### TASK TO COMPLETE
Copy the material below word for word, omitting the pictures.

Dataset records
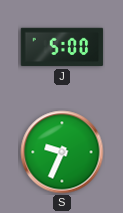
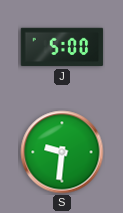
S: 9:34 -> 9:31
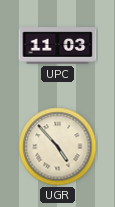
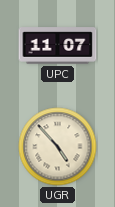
UPC: 11:03 -> 11:07
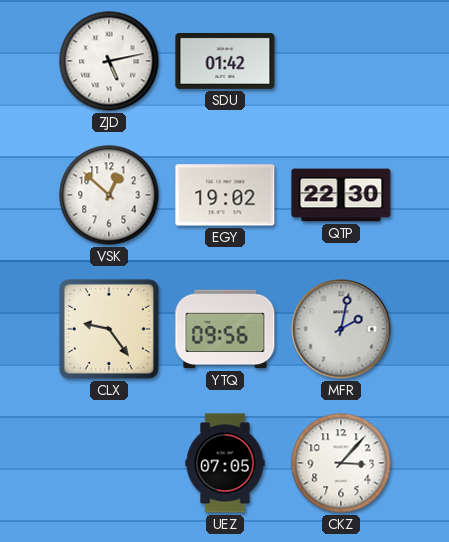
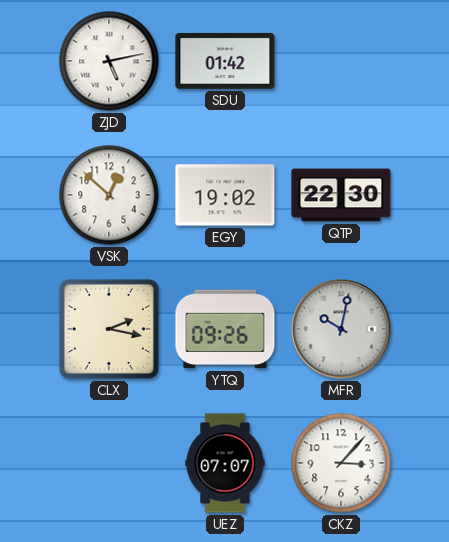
CLX: 9:24 -> 2:17
YTQ: 09:56 -> 09:26
MFR: 2:02 -> 10:02
UEZ: 07:05 -> 07:07
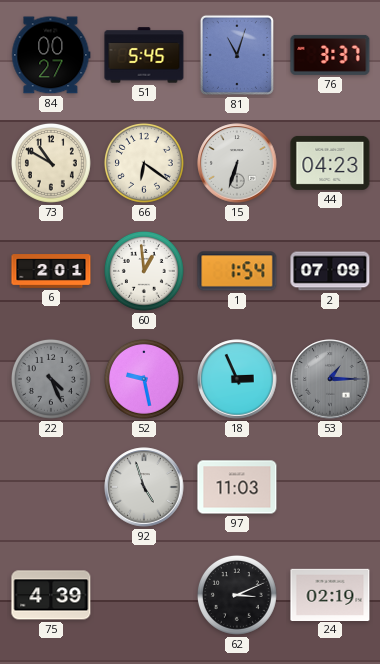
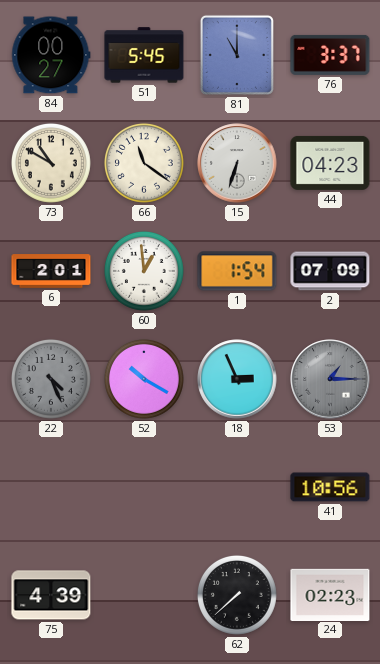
81: 11:03 -> 11:00
66: 6:21 -> 11:21
52: 9:28 -> 10:20
92: 4:57 -> none
97: 11:03 -> none
41: none -> 10:56
62: 3:11 -> 7:38
24: 02:19 -> 02:23
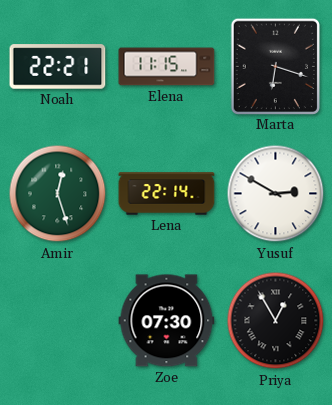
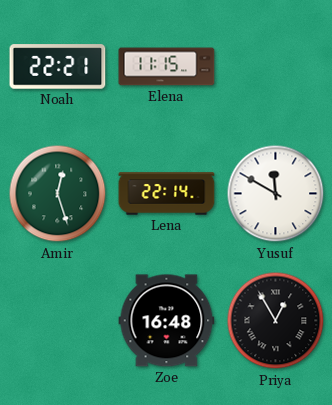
Marta: 6:18 -> none
Yusuf: 2:50 -> 11:50
Zoe: 07:30 -> 16:48
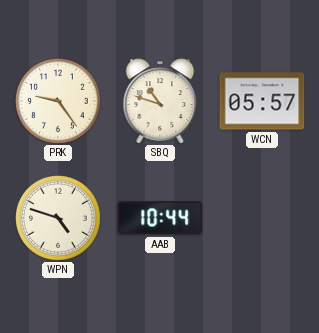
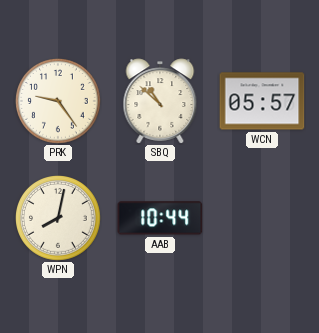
SBQ: 10:48 -> 10:52
WPN: 4:48 -> 8:02
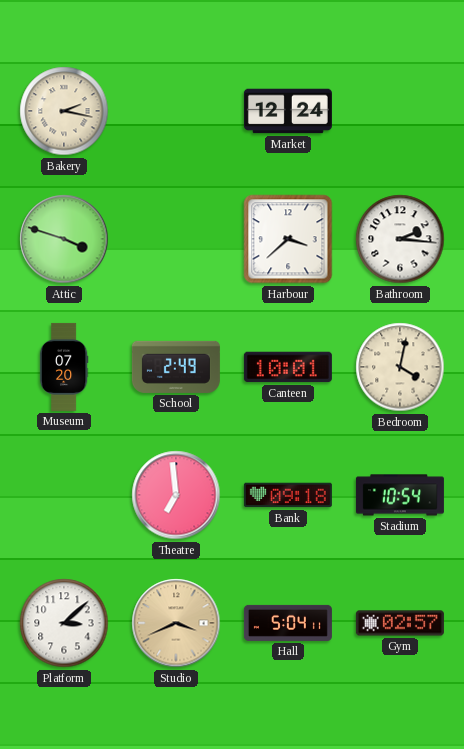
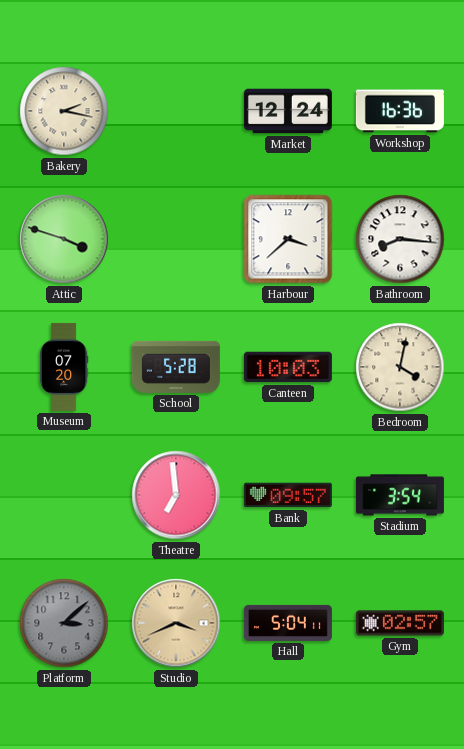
Workshop: none -> 16:36
Bathroom: 2:16 -> 8:16
School: 2:49 -> 5:28
Canteen: 10:01 -> 10:03
Bank: 09:18 -> 09:57
Stadium: 10:54 -> 3:54
Platform dial: white -> grey
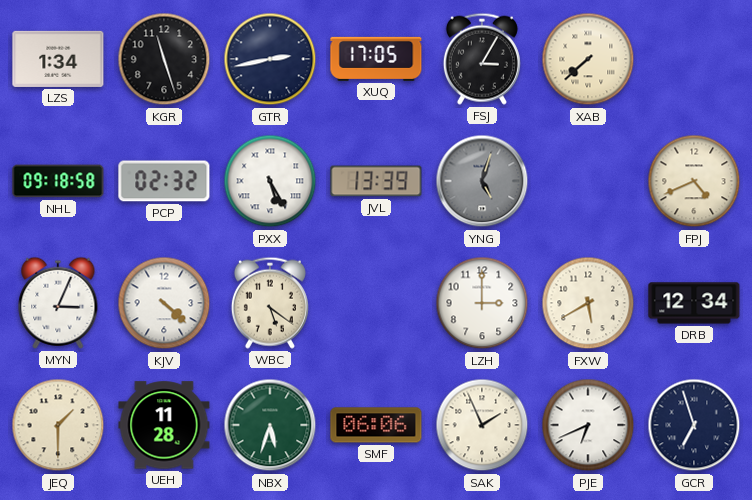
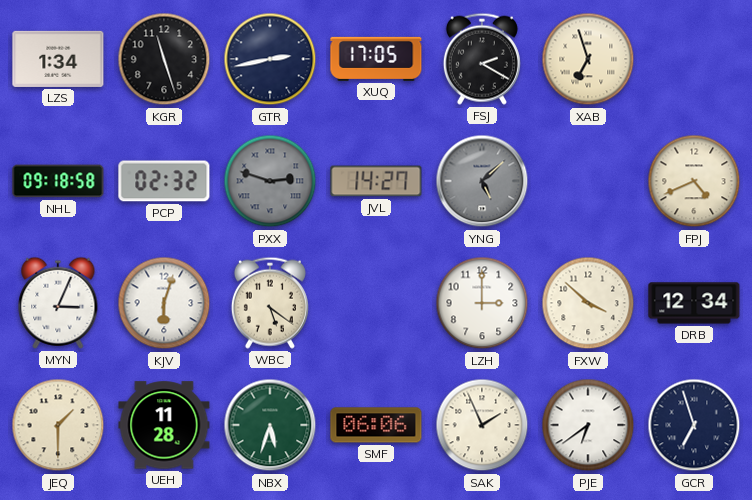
FSJ: 3:05 -> 2:20
XAB: 7:38 -> 6:57
PXX: 5:25 -> 2:48
PXX dial: white -> grey
JVL: 13:39 -> 14:27
YNG: 5:03 -> 5:08
KJV: 4:22 -> 6:03
FXW: 5:40 -> 3:52
PJE: 6:41 -> 6:39
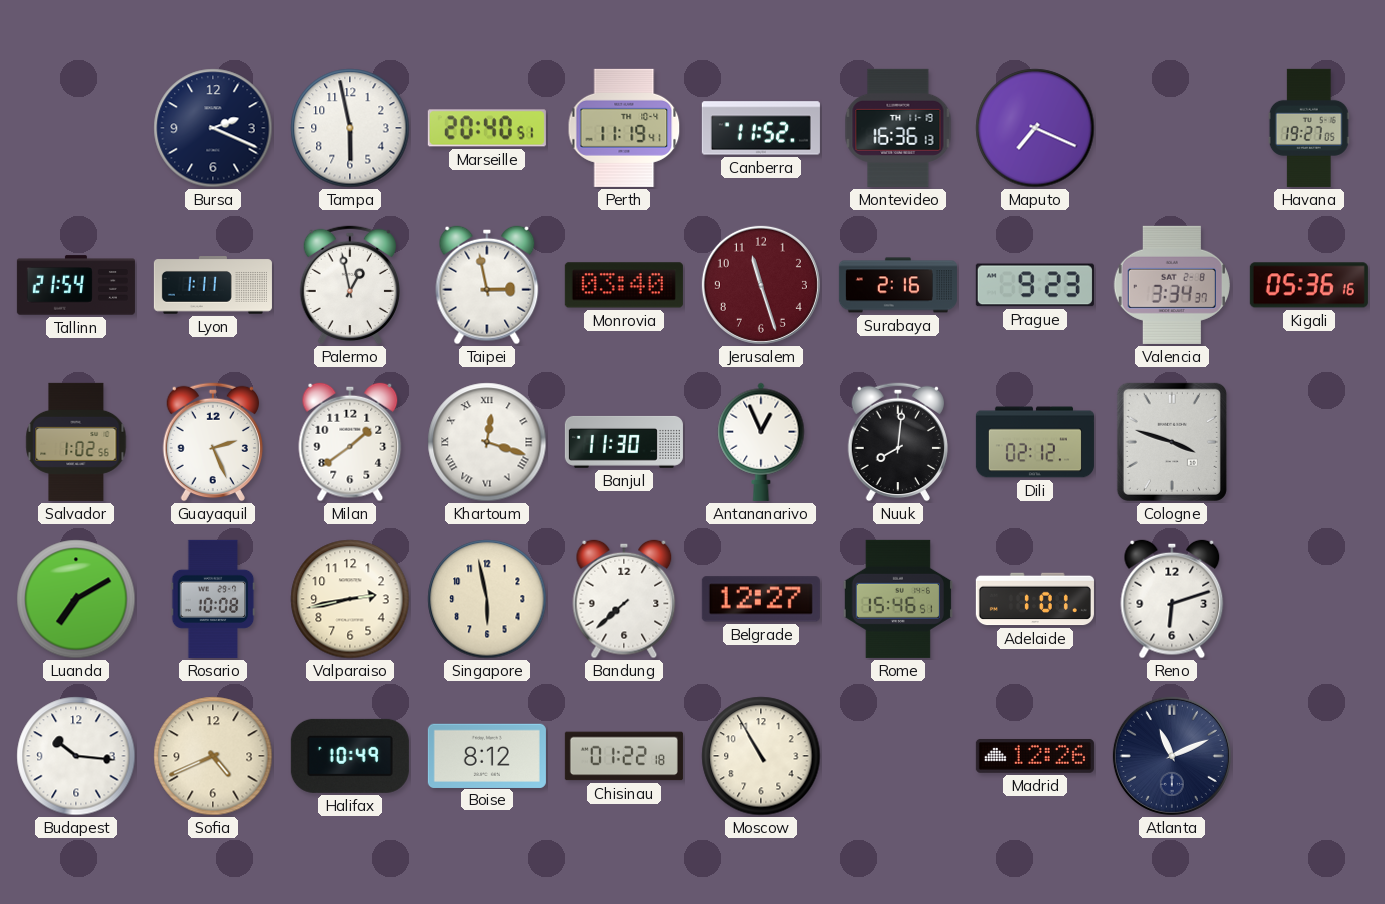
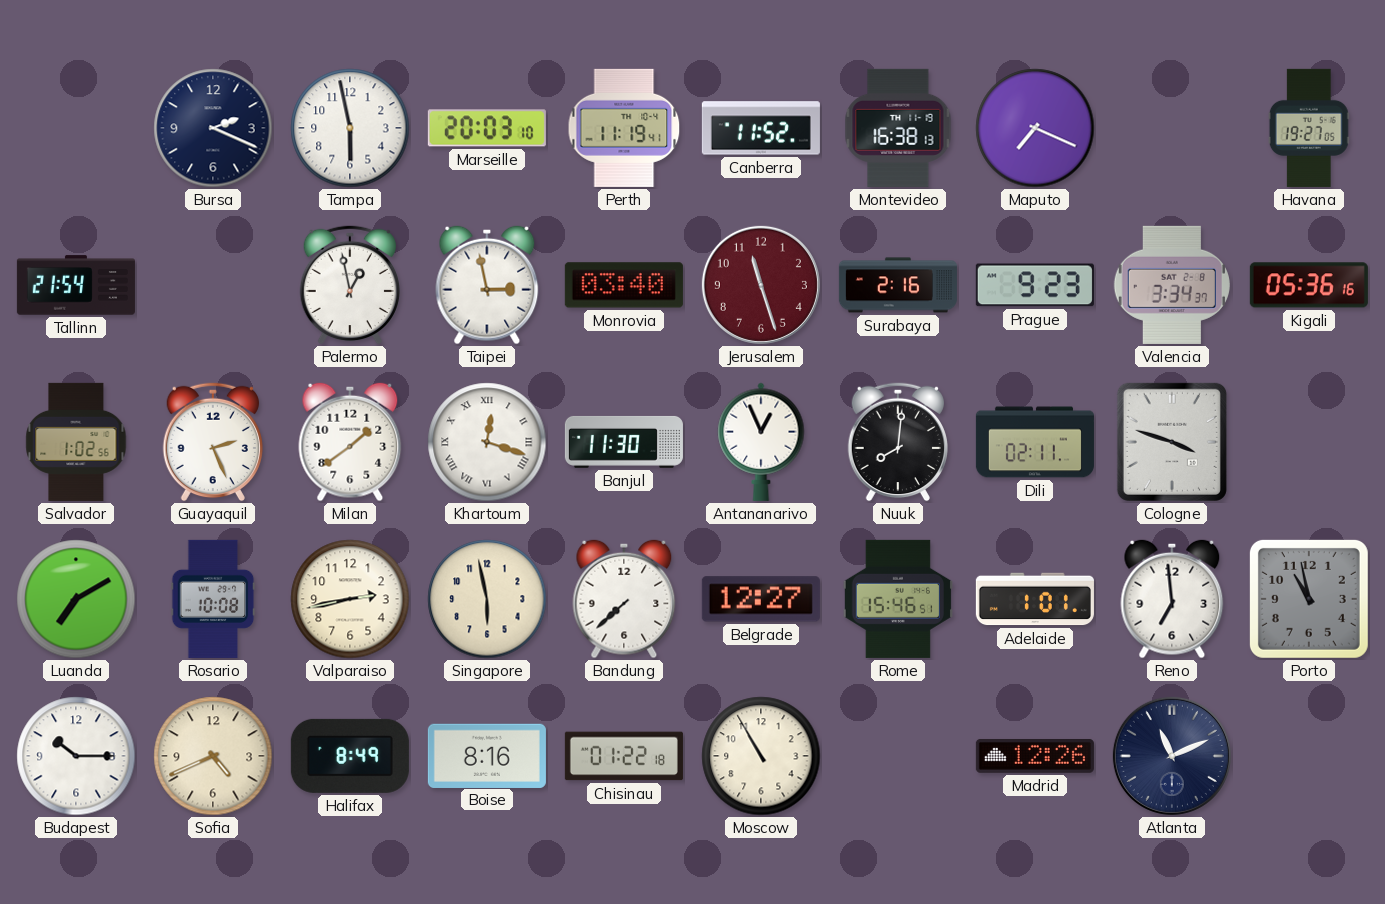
Marseille: 20:40 -> 20:03
Montevideo: 16:36 -> 16:38
Lyon: 1:11 -> none
Dili: 02:12 -> 02:11
Reno: 6:12 -> 6:59
Porto: none -> 10:58
Budapest: 10:16 -> 10:15
Halifax: 10:49 -> 8:49
Boise: 8:12 -> 8:16
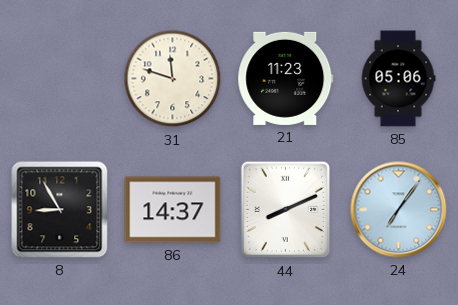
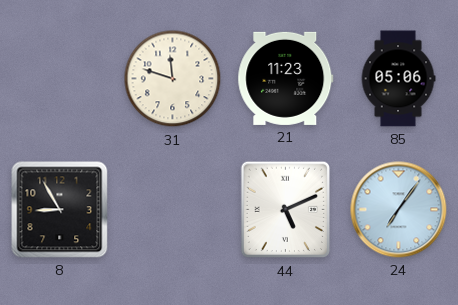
86: 14:37 -> none
44: 8:11 -> 5:11
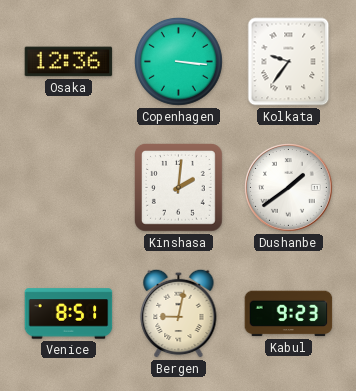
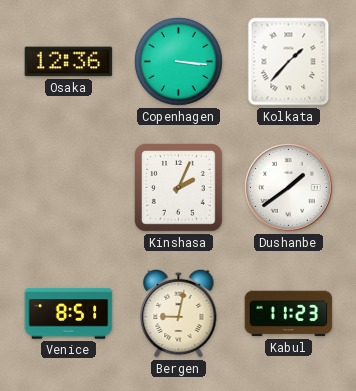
Kolkata: 9:36 -> 1:37
Kinshasa: 2:01 -> 2:04
Kabul: 9:23 -> 11:23
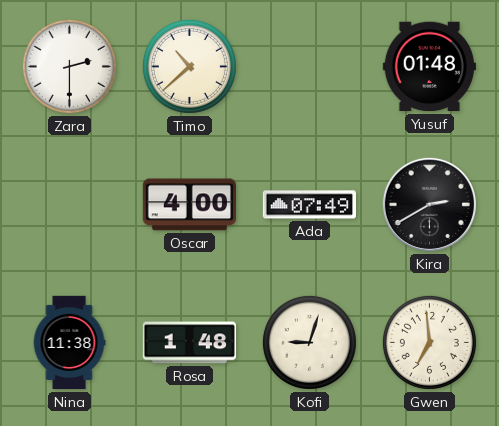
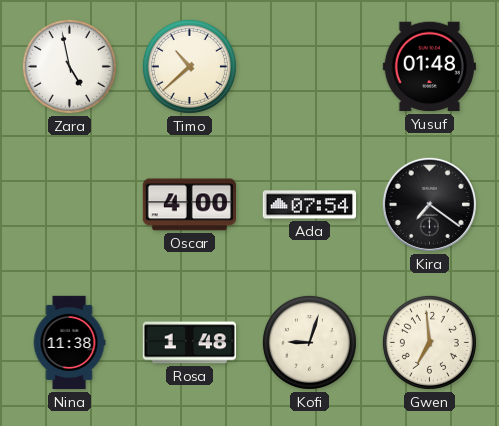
Zara: 2:30 -> 4:58
Ada: 07:49 -> 07:54
Kira: 2:40 -> 7:21
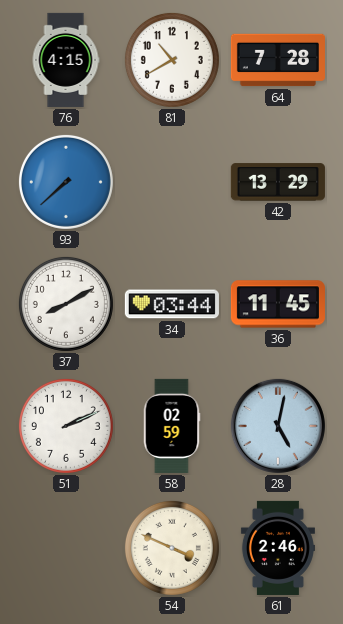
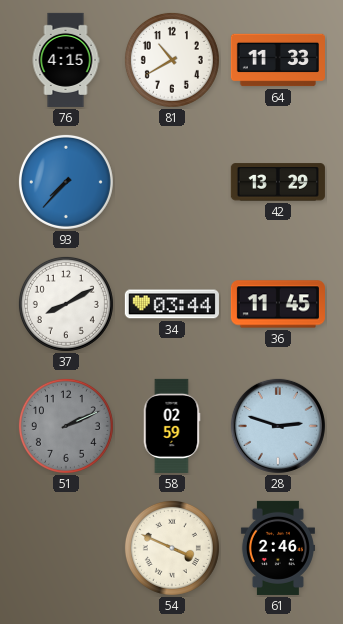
64: 7:28 -> 11:33
93: 7:38 -> 7:37
51 dial: white -> grey
28: 5:02 -> 2:48
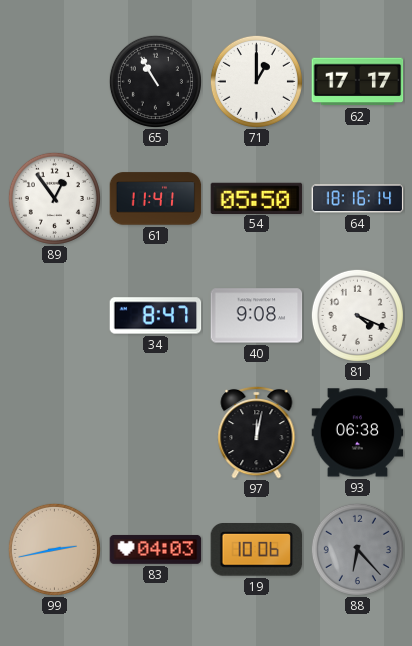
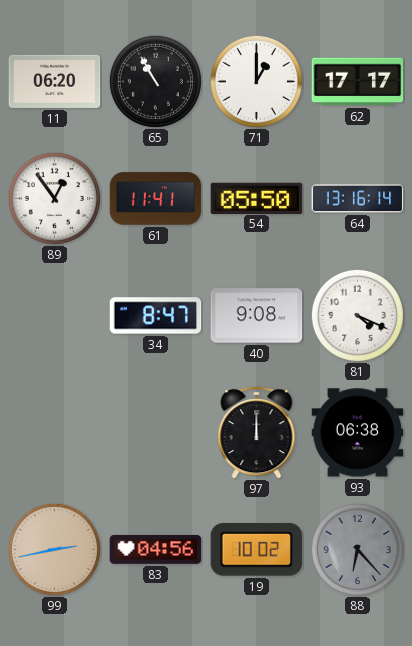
11: none -> 06:20
64: 18:16 -> 13:16
97: 12:02 -> 12:00
83: 04:03 -> 04:56
19: 10:06 -> 10:02
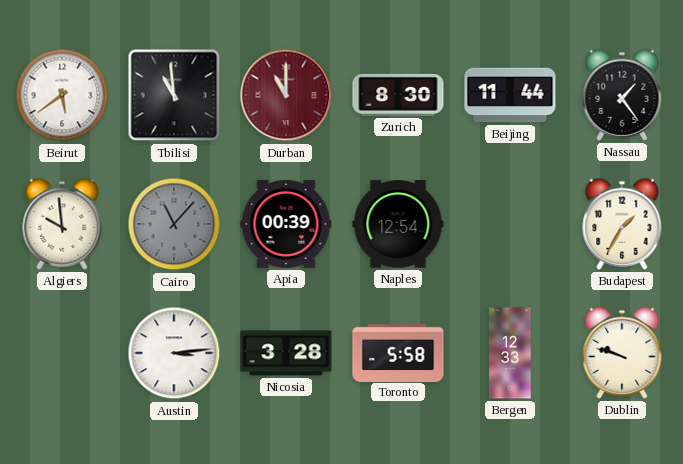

### RESULT
S: 9:34 -> 9:31
UPC: 11:03 -> 11:07
CLX: 9:24 -> 2:17
YTQ: 09:56 -> 09:26
MFR: 2:02 -> 10:02
UEZ: 07:05 -> 07:07
81: 11:03 -> 11:00
66: 6:21 -> 11:21
52: 9:28 -> 10:20
92: 4:57 -> none
97: 11:03 -> none
41: none -> 10:56
62: 3:11 -> 7:38
24: 02:19 -> 02:23
Marta: 6:18 -> none
Yusuf: 2:50 -> 11:50
Zoe: 07:30 -> 16:48
SBQ: 10:48 -> 10:52
WPN: 4:48 -> 8:02
Workshop: none -> 16:36
Bathroom: 2:16 -> 8:16
School: 2:49 -> 5:28
Canteen: 10:01 -> 10:03
Bank: 09:18 -> 09:57
Stadium: 10:54 -> 3:54
Platform dial: white -> grey
FSJ: 3:05 -> 2:20
XAB: 7:38 -> 6:57
PXX: 5:25 -> 2:48
PXX dial: white -> grey
JVL: 13:39 -> 14:27
YNG: 5:03 -> 5:08
KJV: 4:22 -> 6:03
FXW: 5:40 -> 3:52
PJE: 6:41 -> 6:39
Marseille: 20:40 -> 20:03
Montevideo: 16:36 -> 16:38
Lyon: 1:11 -> none
Dili: 02:12 -> 02:11
Reno: 6:12 -> 6:59
Porto: none -> 10:58
Budapest: 10:16 -> 10:15
Halifax: 10:49 -> 8:49
Boise: 8:12 -> 8:16
86: 14:37 -> none
44: 8:11 -> 5:11
Kolkata: 9:36 -> 1:37
Kinshasa: 2:01 -> 2:04
Kabul: 9:23 -> 11:23
Zara: 2:30 -> 4:58
Ada: 07:49 -> 07:54
Kira: 2:40 -> 7:21
64: 7:28 -> 11:33
93: 7:38 -> 7:37
51 dial: white -> grey
28: 5:02 -> 2:48
11: none -> 06:20
64: 18:16 -> 13:16
97: 12:02 -> 12:00
83: 04:03 -> 04:56
19: 10:06 -> 10:02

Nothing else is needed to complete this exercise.